REQUEST: Format the listing below as a JSON list of strings, one string per line, with blank lines and the pictures left out.

DATASET RECORDS:

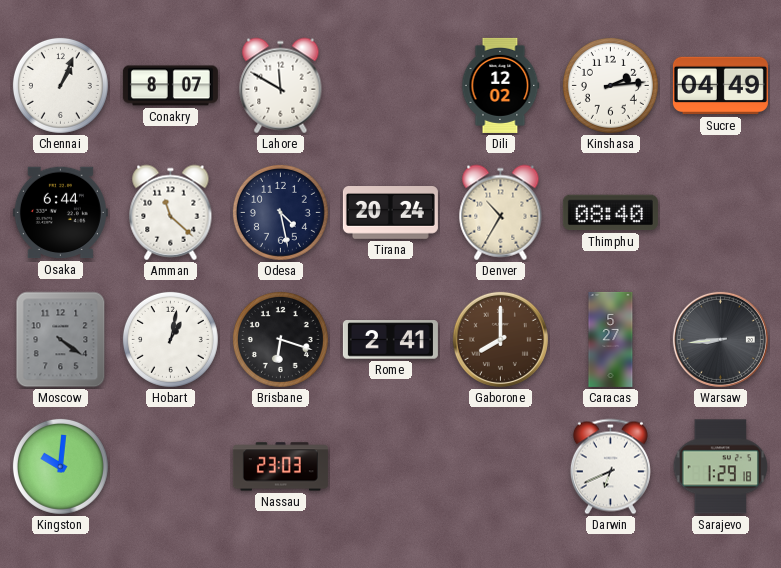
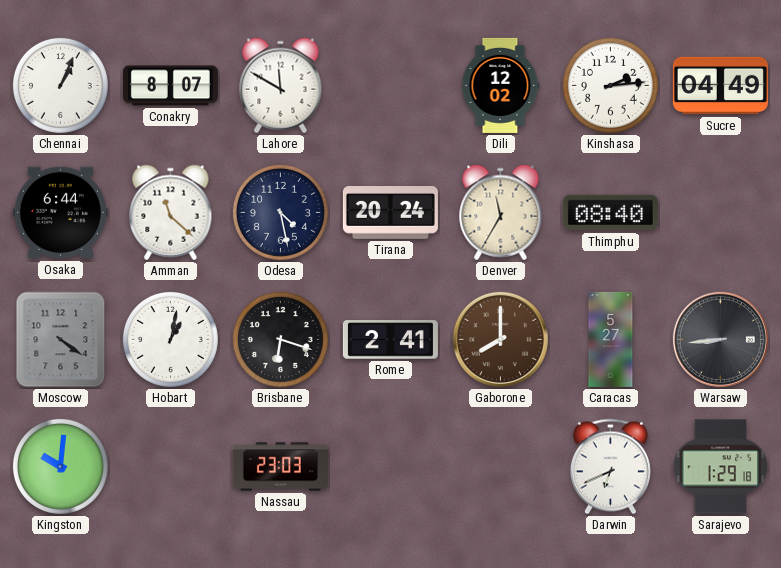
Denver: 10:35 -> 11:35
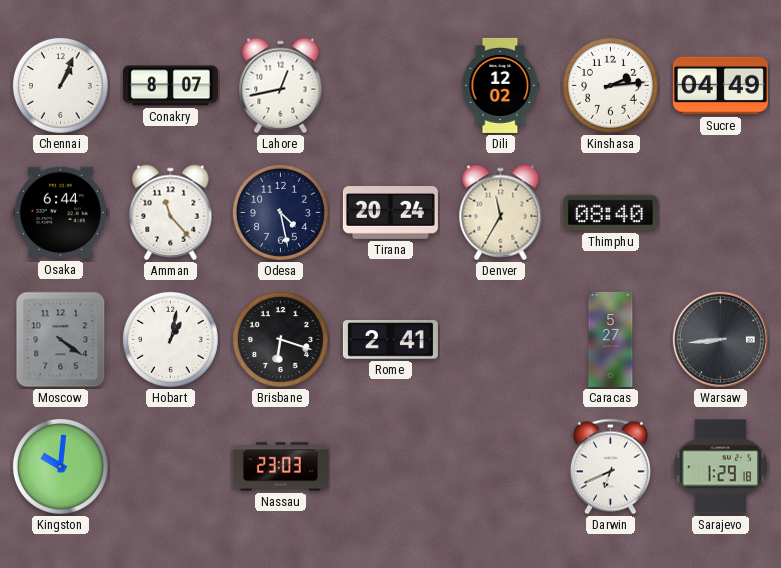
Lahore: 11:50 -> 12:43
Amman: 11:22 -> 11:23
Gaborone: 8:00 -> none
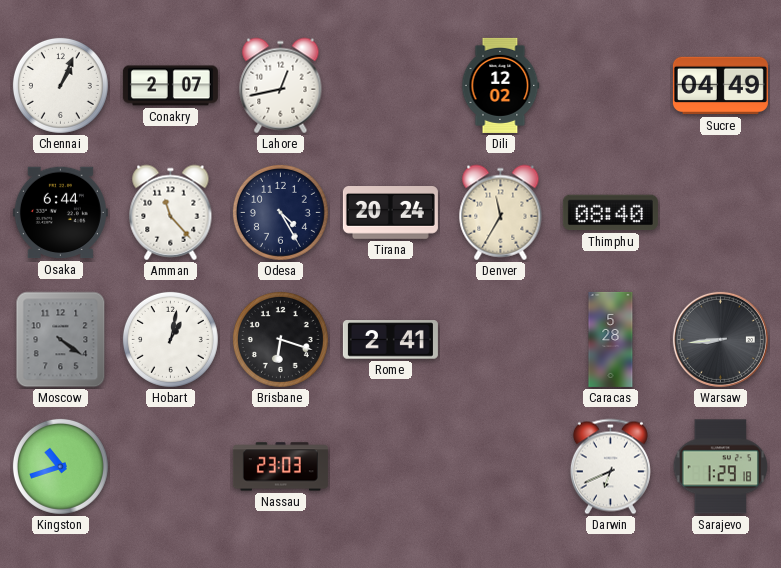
Conakry: 8:07 -> 2:07
Kinshasa: 2:14 -> none
Odesa: 4:28 -> 4:25
Caracas: 5:27 -> 5:28
Kingston: 10:01 -> 10:42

EXPECTED ANSWER:
[
  "Denver: 10:35 -> 11:35",
  "Lahore: 11:50 -> 12:43",
  "Amman: 11:22 -> 11:23",
  "Gaborone: 8:00 -> none",
  "Conakry: 8:07 -> 2:07",
  "Kinshasa: 2:14 -> none",
  "Odesa: 4:28 -> 4:25",
  "Caracas: 5:27 -> 5:28",
  "Kingston: 10:01 -> 10:42"
]